● ACTION ITEM
Each line that includes the word "square" should be copied from the records.

--- GIVEN INFORMATION ---

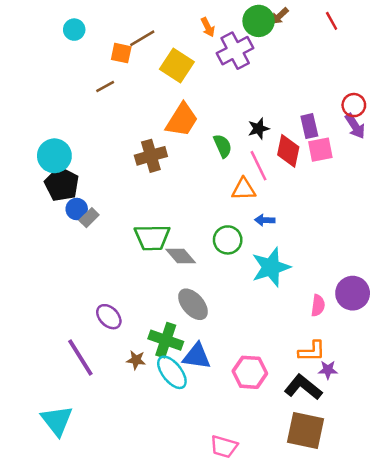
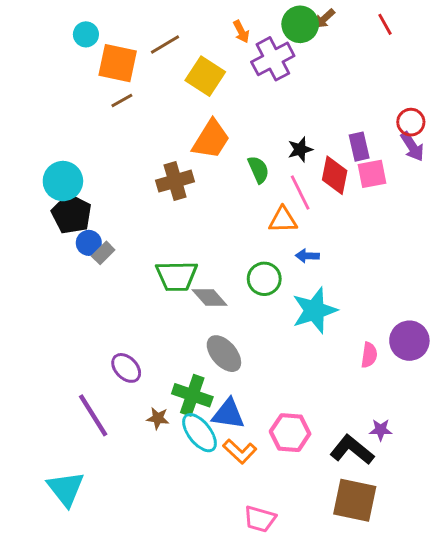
orange square: (121, 53) -> (118, 63), moved, size x1.6
orange L-shape: (312, 351) -> (240, 451), moved, turned 44

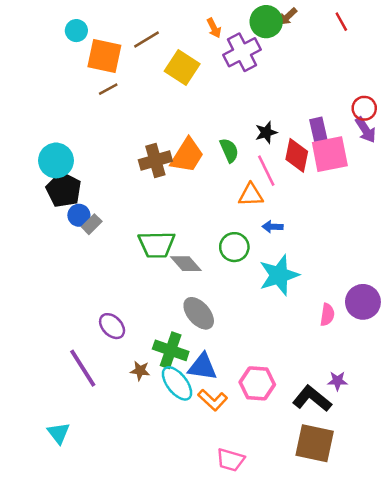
orange trapezoid: (211, 139) -> (187, 155), moved
pink square: (372, 174) -> (330, 154), size x1.4
cyan triangle: (66, 489) -> (59, 433), size x0.7

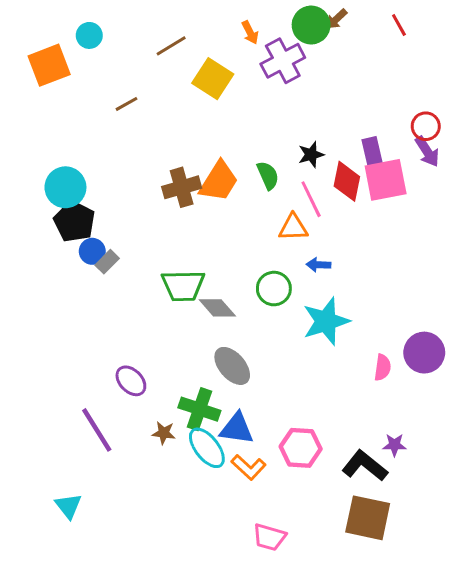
orange square: (104, 56) -> (49, 65), moved, turned -33

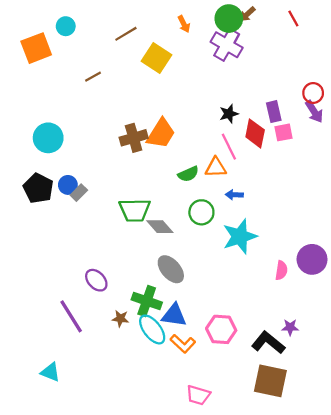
purple cross: (283, 61) -> (227, 45), moved, turned -32
green semicircle: (268, 175) -> (188, 174), moved, turned 90
pink square: (386, 180) -> (284, 132), size x0.6
black pentagon: (74, 222) -> (38, 188), moved
cyan triangle: (68, 506) -> (50, 372), turned -30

---

● ANSWER
orange square: (121, 53) -> (118, 63), moved, size x1.6
pink square: (372, 174) -> (330, 154), size x1.4
orange square: (104, 56) -> (49, 65), moved, turned -33
pink square: (386, 180) -> (284, 132), size x0.6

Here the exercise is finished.